-- Opening Marker --
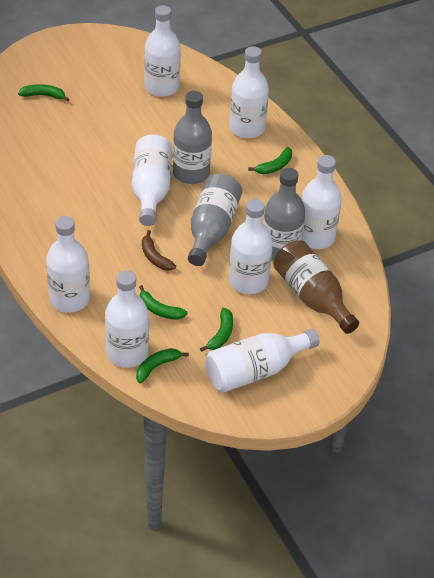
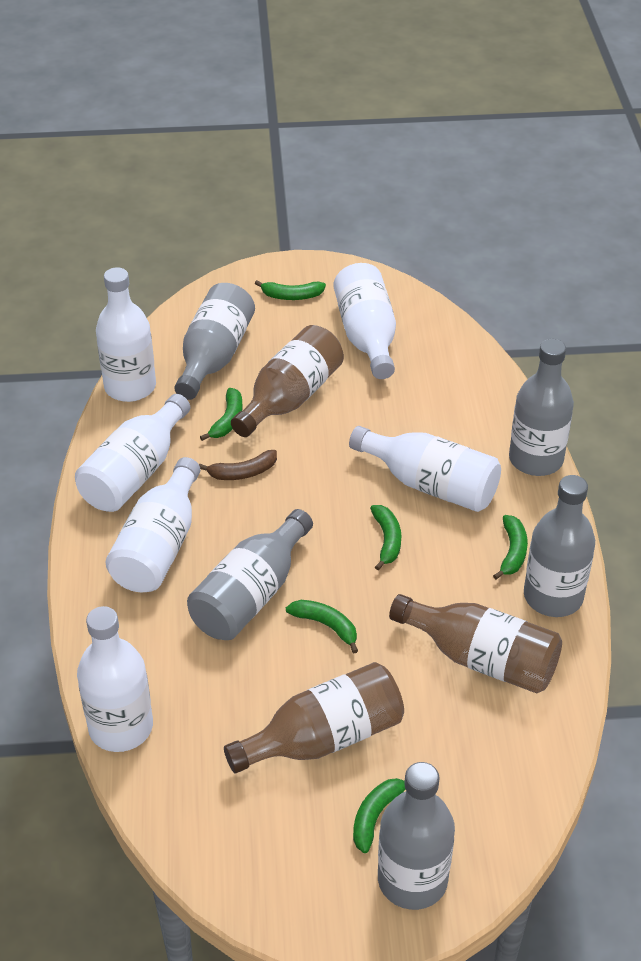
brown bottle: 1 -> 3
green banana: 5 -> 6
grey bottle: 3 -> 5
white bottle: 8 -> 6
-- Closing Marker --
-- Opening Marker --
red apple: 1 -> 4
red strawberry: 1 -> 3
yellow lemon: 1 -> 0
-- Closing Marker --
# [To-do item]
Look through the material above for "bottle" and copy the lines that have it.

# [Output for this exercise]
brown bottle: 1 -> 3
grey bottle: 3 -> 5
white bottle: 8 -> 6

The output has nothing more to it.